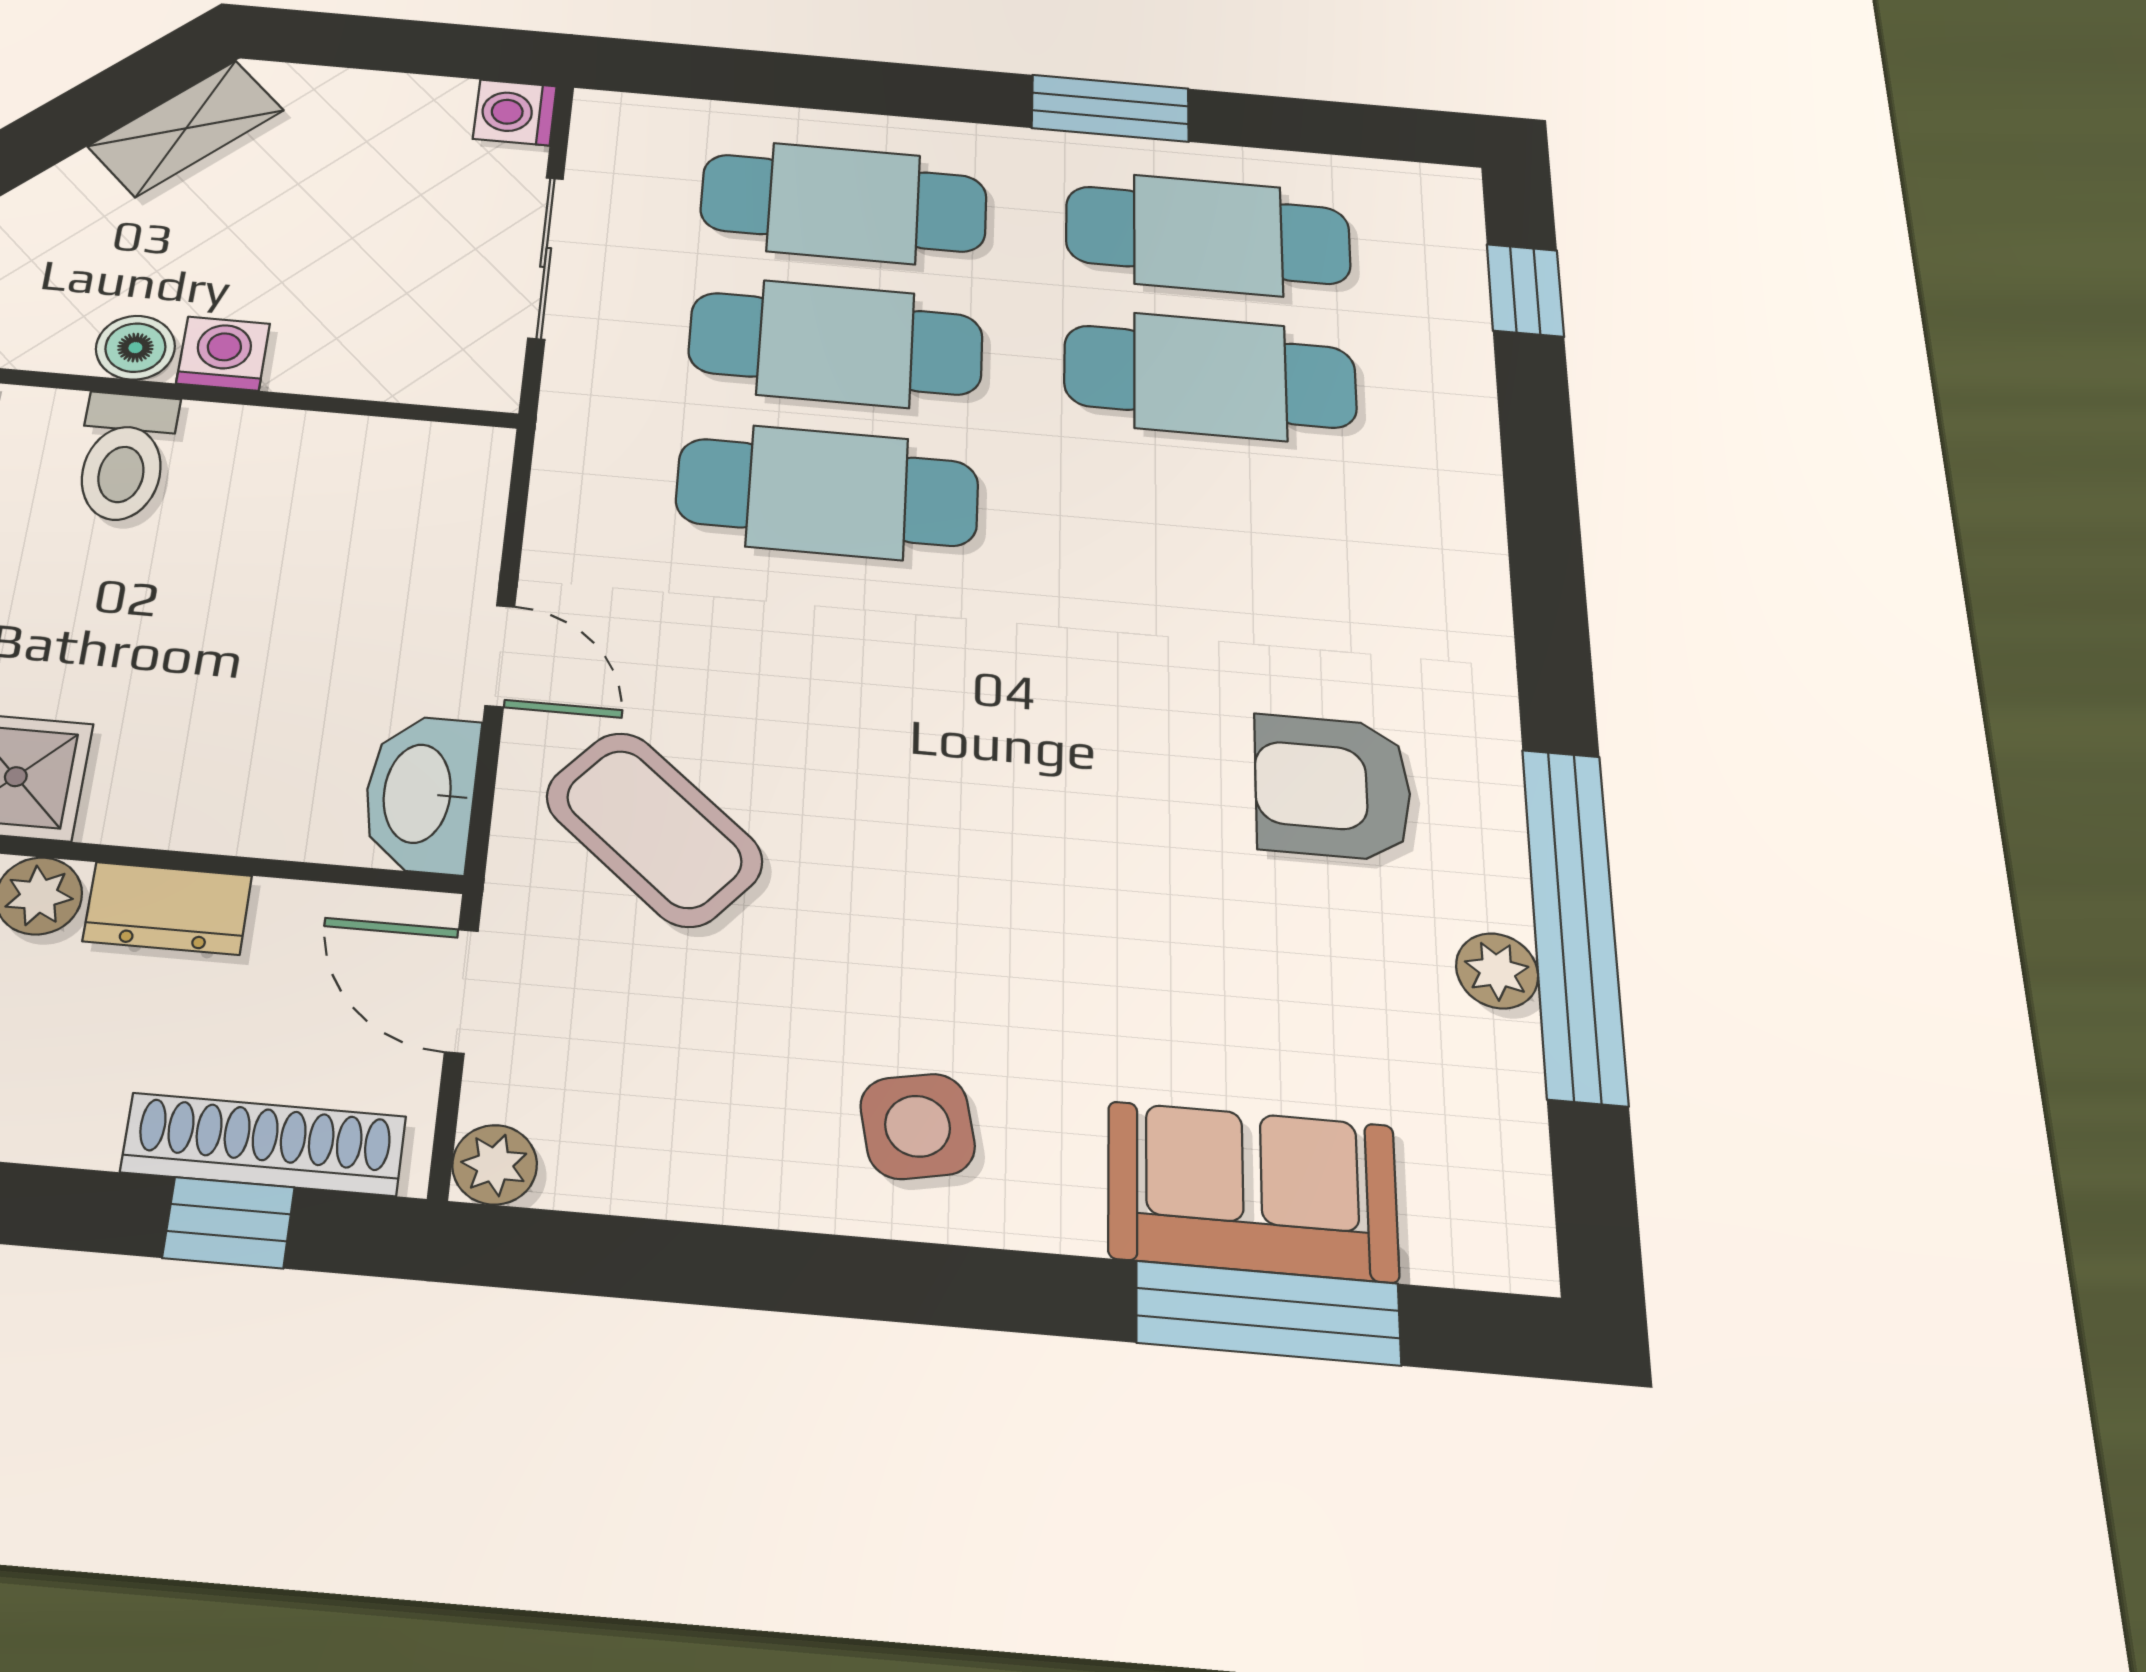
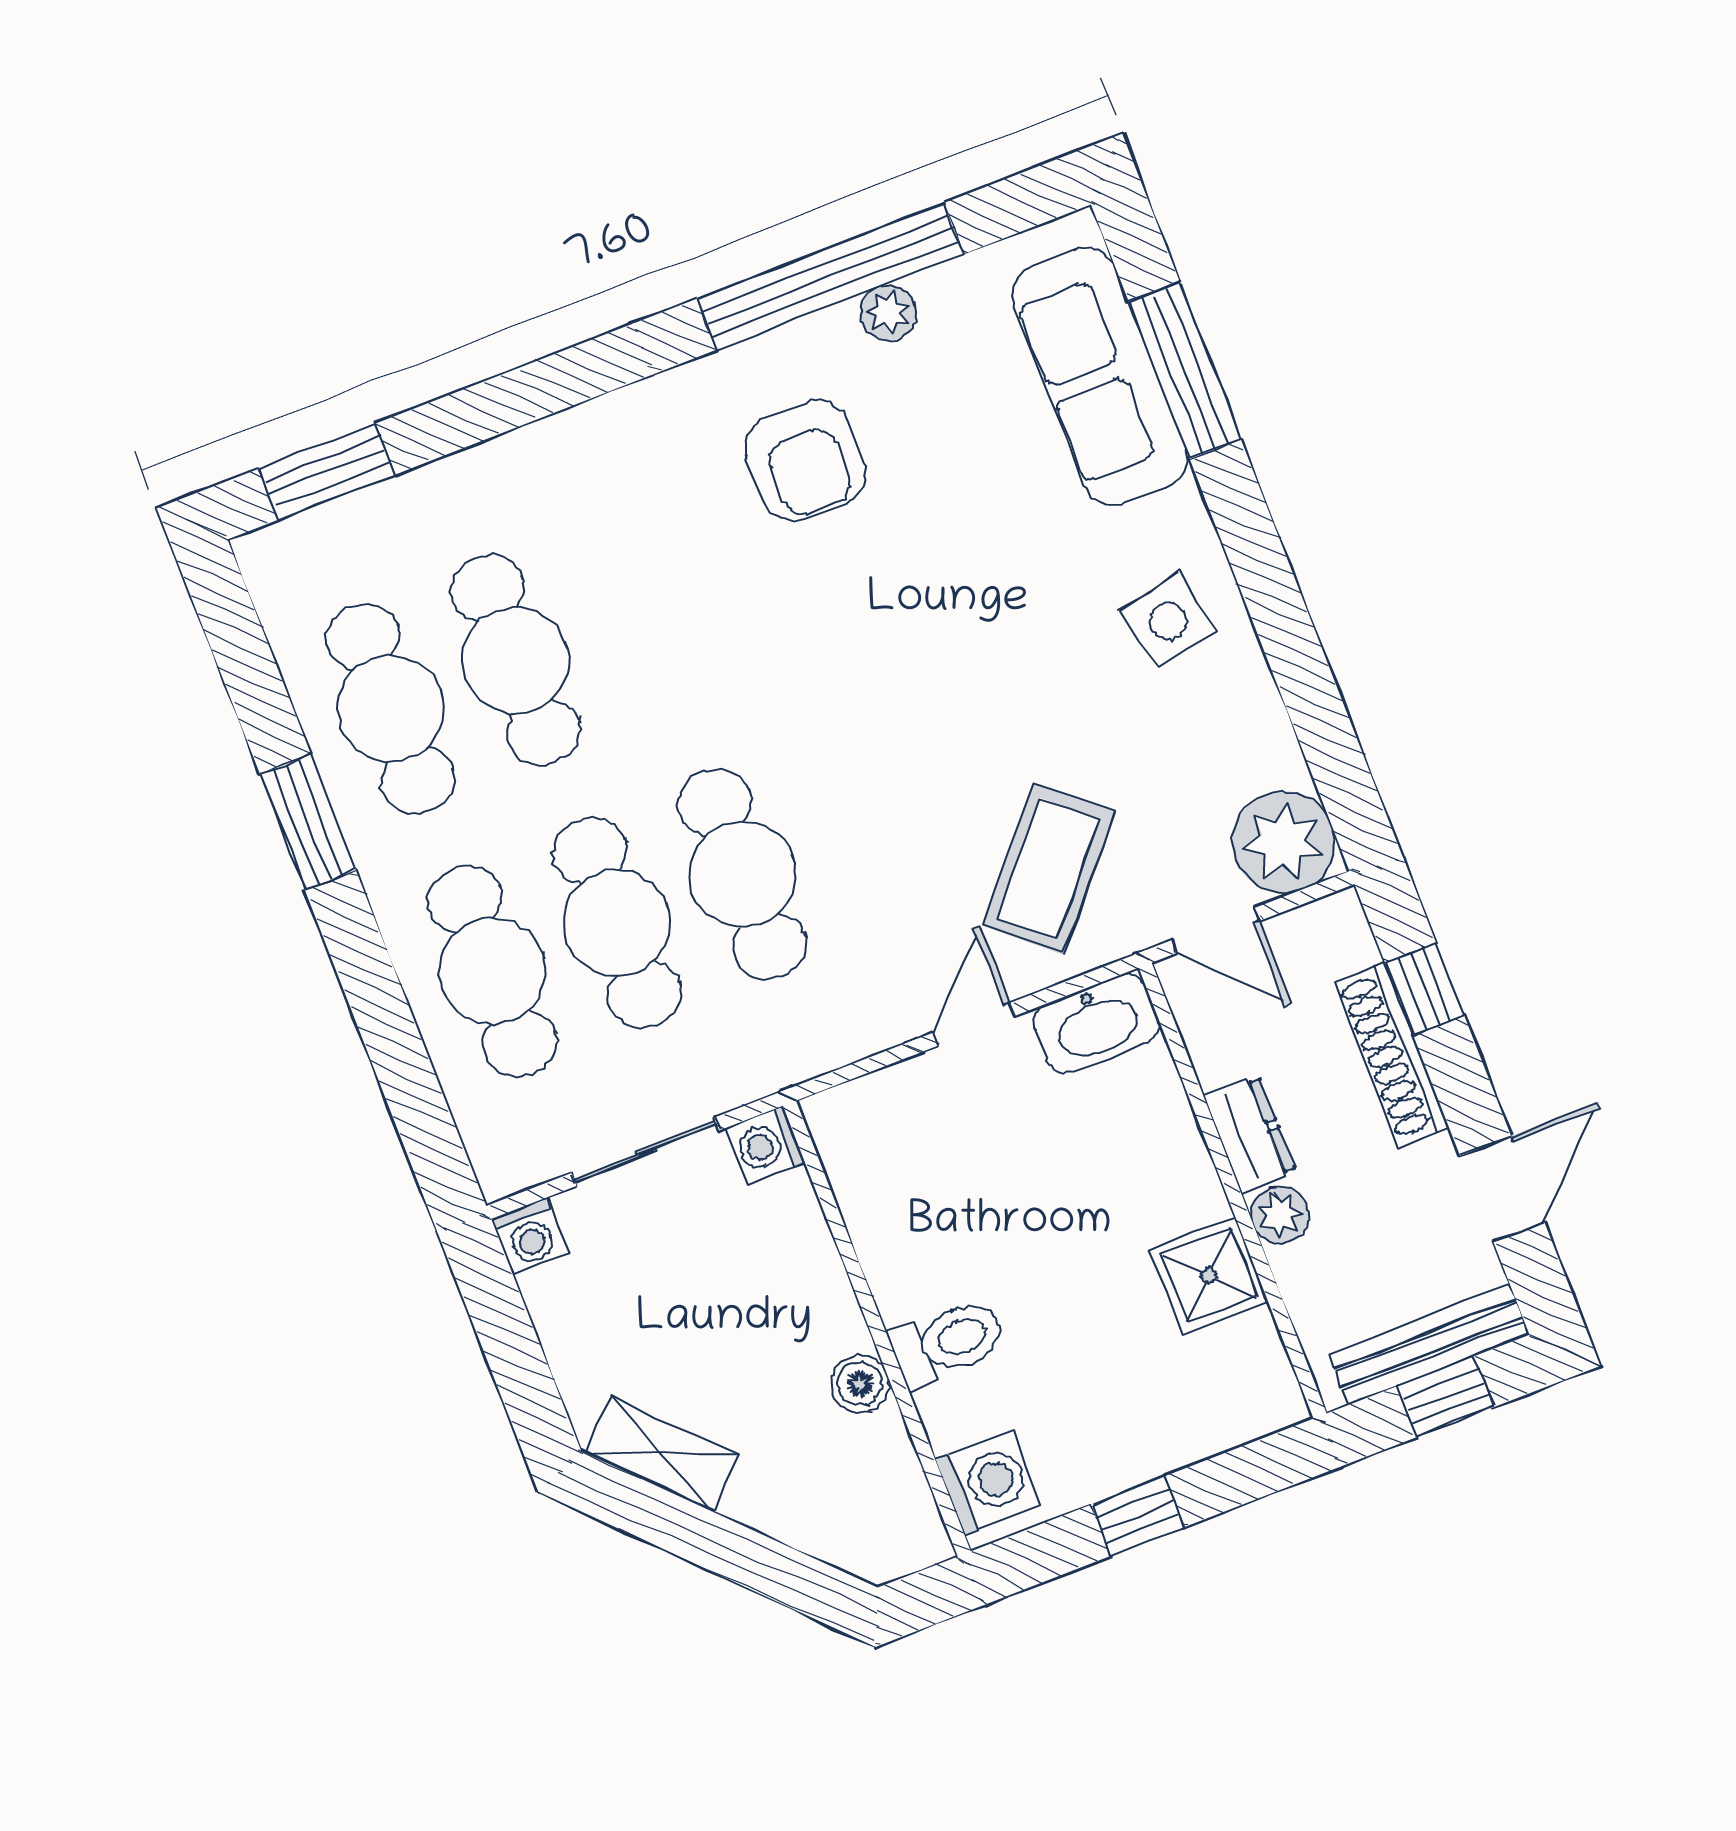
window: (1525, 290) -> (327, 472), width x1.50
washing machine: (223, 354) -> (766, 1145), moved
door: (461, 991) -> (1215, 931), hinge flipped
shoe rack: (264, 1144) -> (1391, 1055), moved
plant: (495, 1165) -> (1284, 842), width x1.87, depth x1.87
sofa: (1252, 1191) -> (1100, 377), width x1.36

•••

» Exercise aim:
Only an exact copy of the records, free of images, belongs in the answer.

» Exercise output:
window: (1525, 290) -> (327, 472), width x1.50
washing machine: (223, 354) -> (766, 1145), moved
door: (461, 991) -> (1215, 931), hinge flipped
shoe rack: (264, 1144) -> (1391, 1055), moved
plant: (495, 1165) -> (1284, 842), width x1.87, depth x1.87
sofa: (1252, 1191) -> (1100, 377), width x1.36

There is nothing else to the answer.